■ WHAT IS REQUIRED
How many lines of the listing below contain "BARO"? State the number alone.

■ DATA SHOWN
= Beginning of Section =

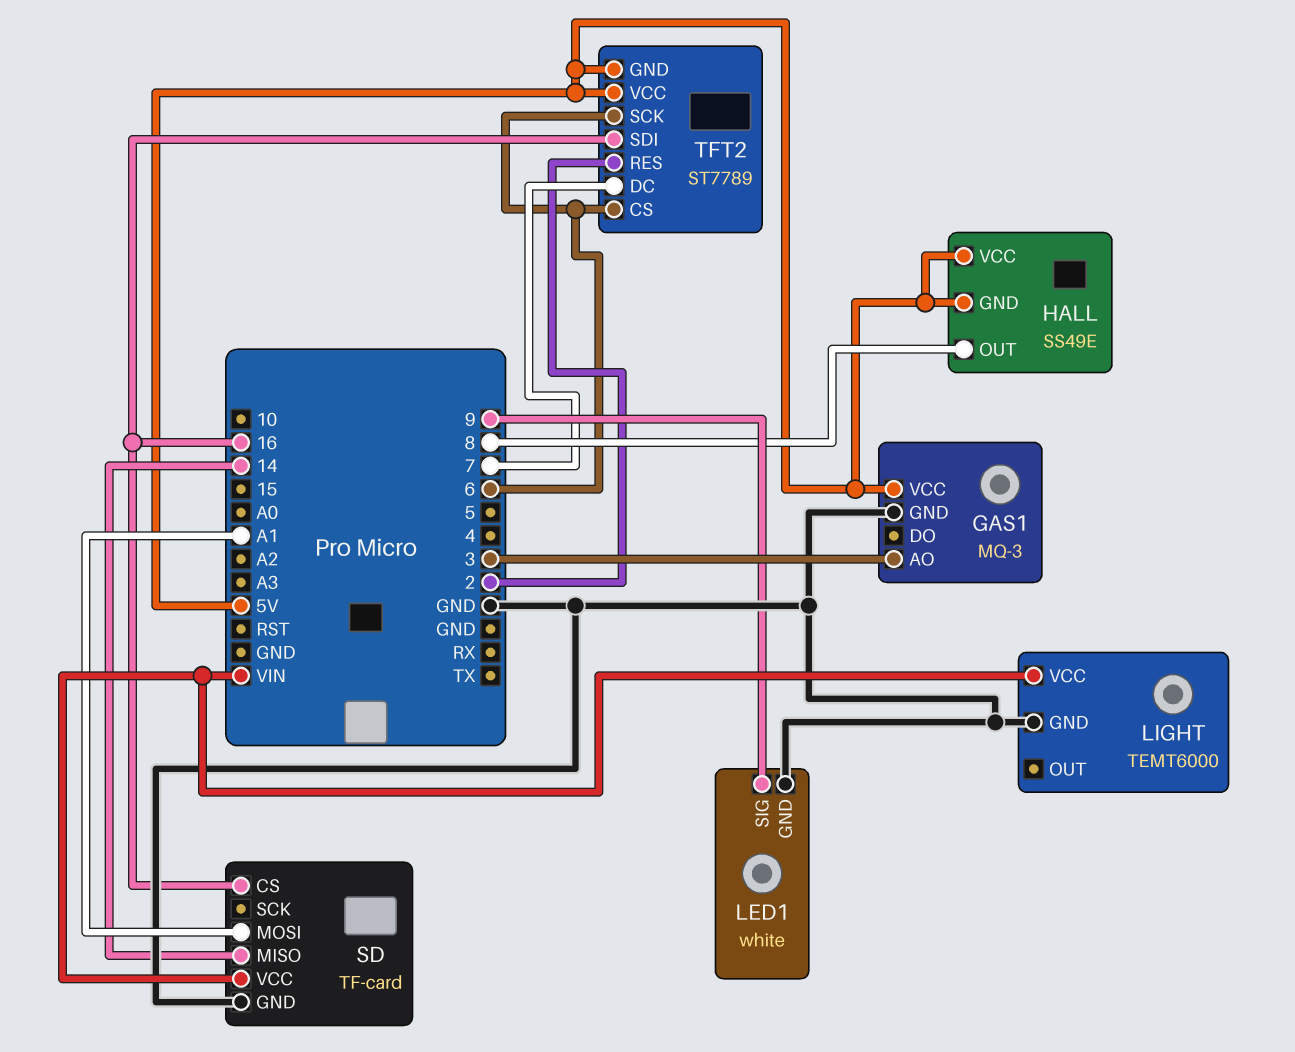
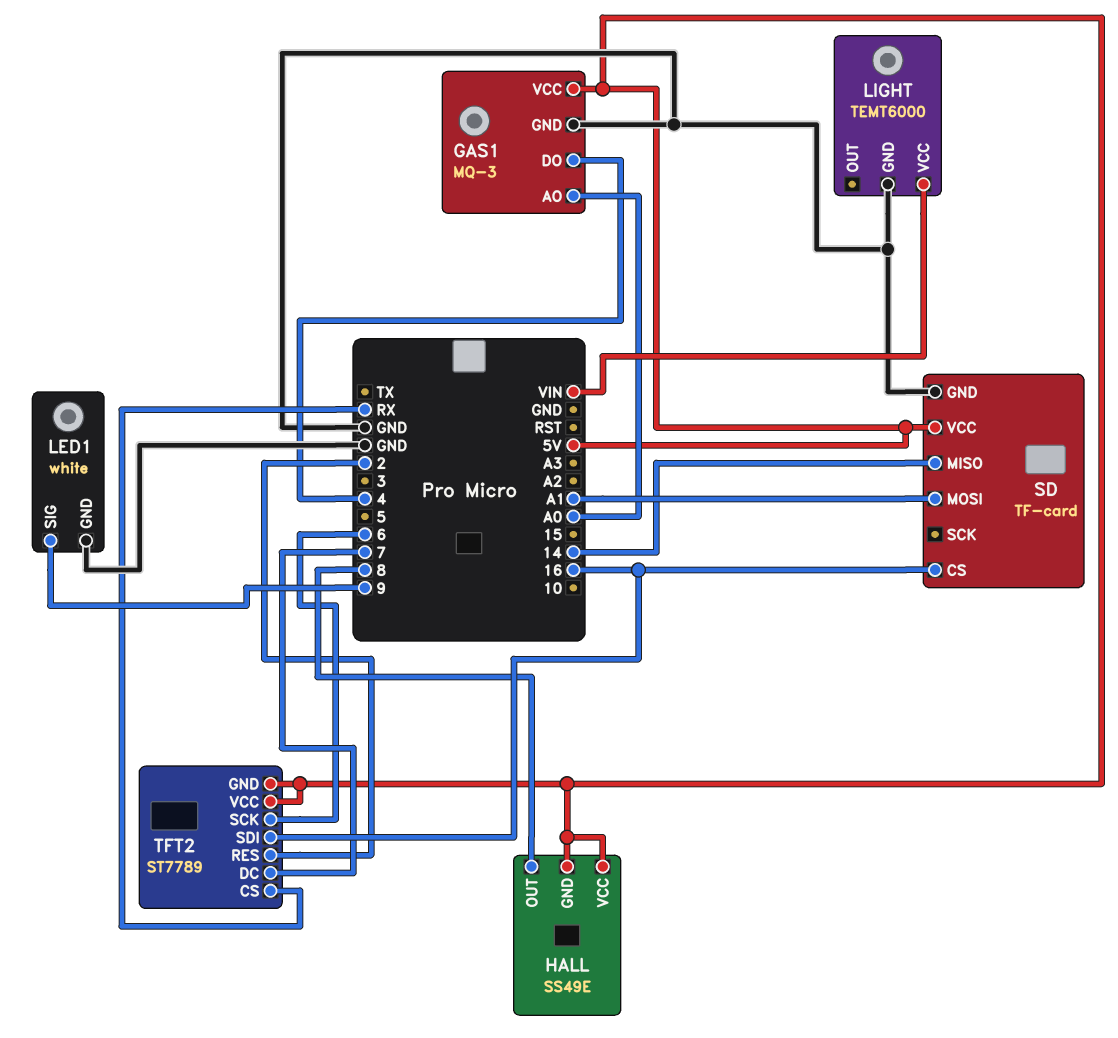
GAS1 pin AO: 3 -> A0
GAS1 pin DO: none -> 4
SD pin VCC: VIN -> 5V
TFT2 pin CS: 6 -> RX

= End of Section =
= Beginning of Section =

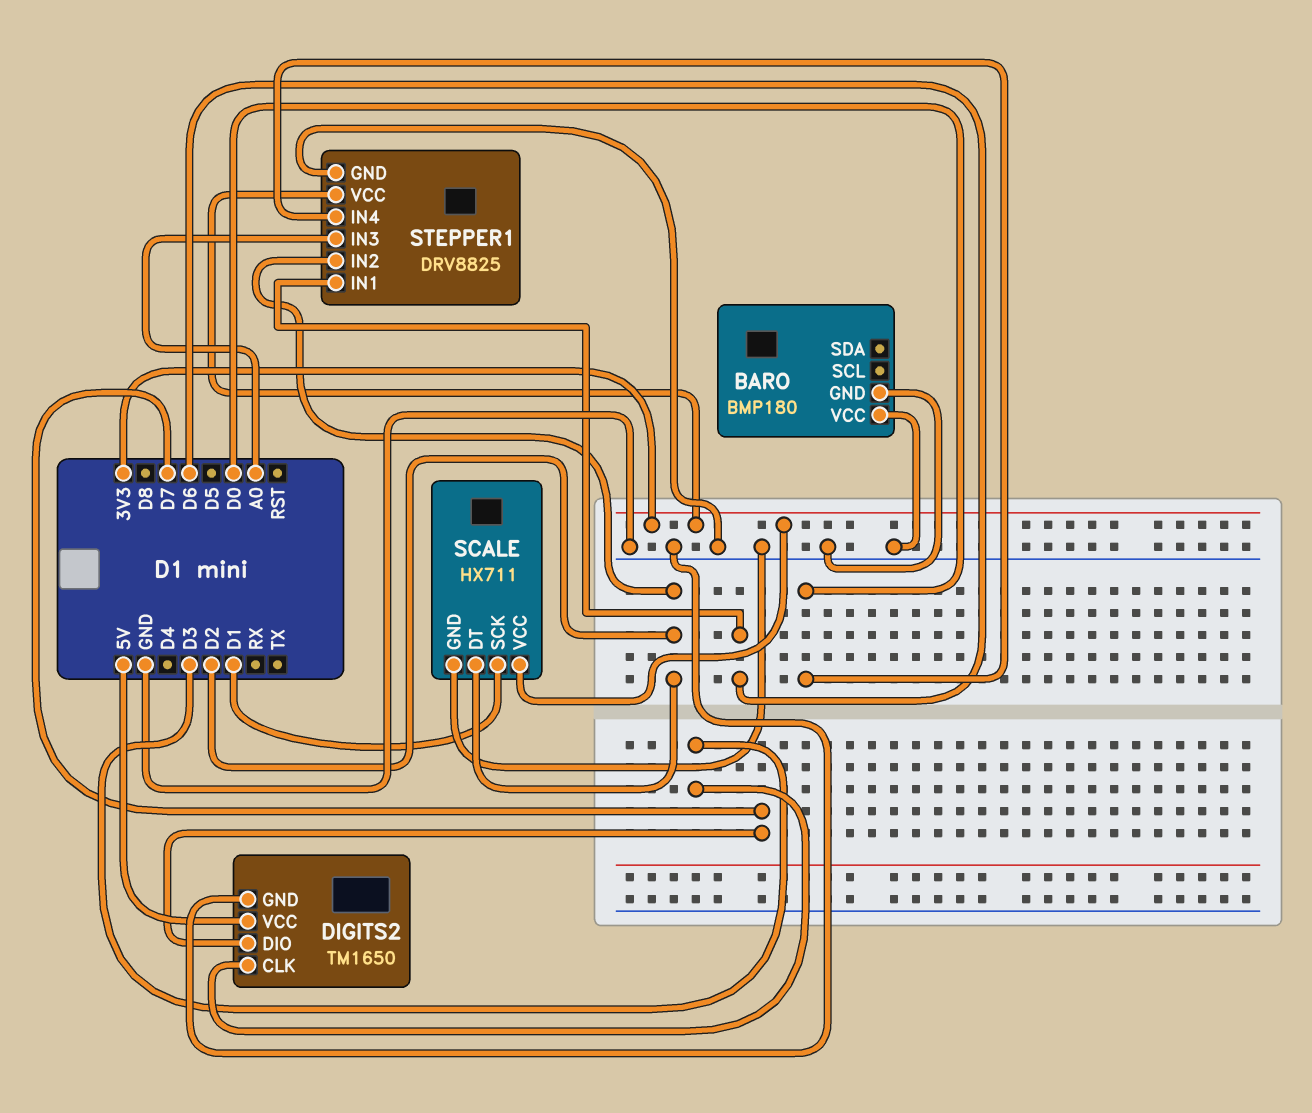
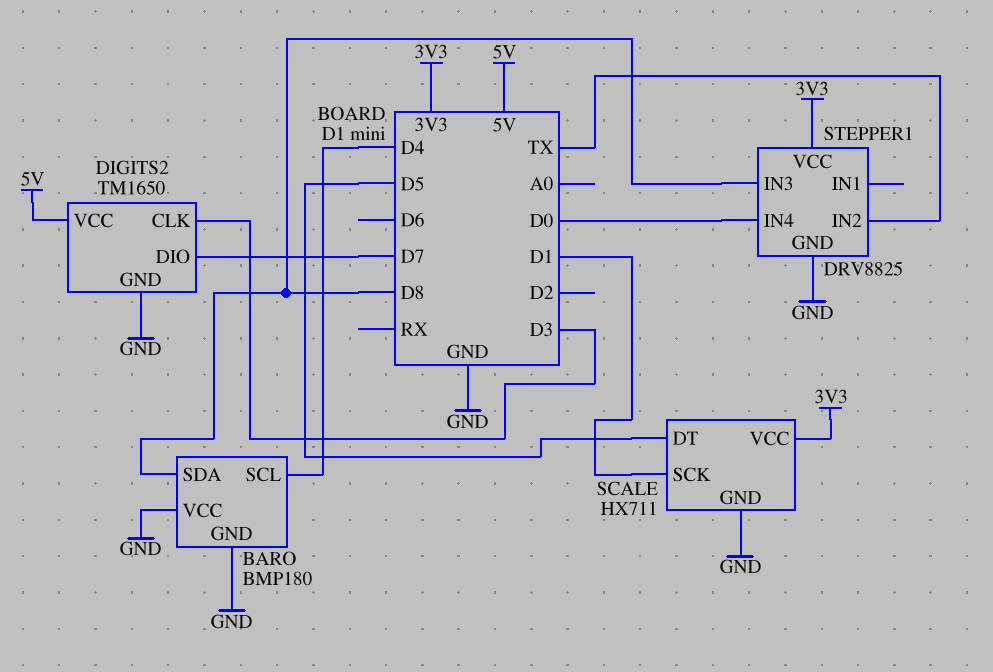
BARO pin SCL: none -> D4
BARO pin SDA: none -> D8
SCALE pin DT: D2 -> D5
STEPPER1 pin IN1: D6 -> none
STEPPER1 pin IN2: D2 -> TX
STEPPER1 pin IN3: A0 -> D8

= End of Section =
= Beginning of Section =

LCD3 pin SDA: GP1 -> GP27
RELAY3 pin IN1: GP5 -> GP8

= End of Section =

■ WRITTEN SOLUTION
2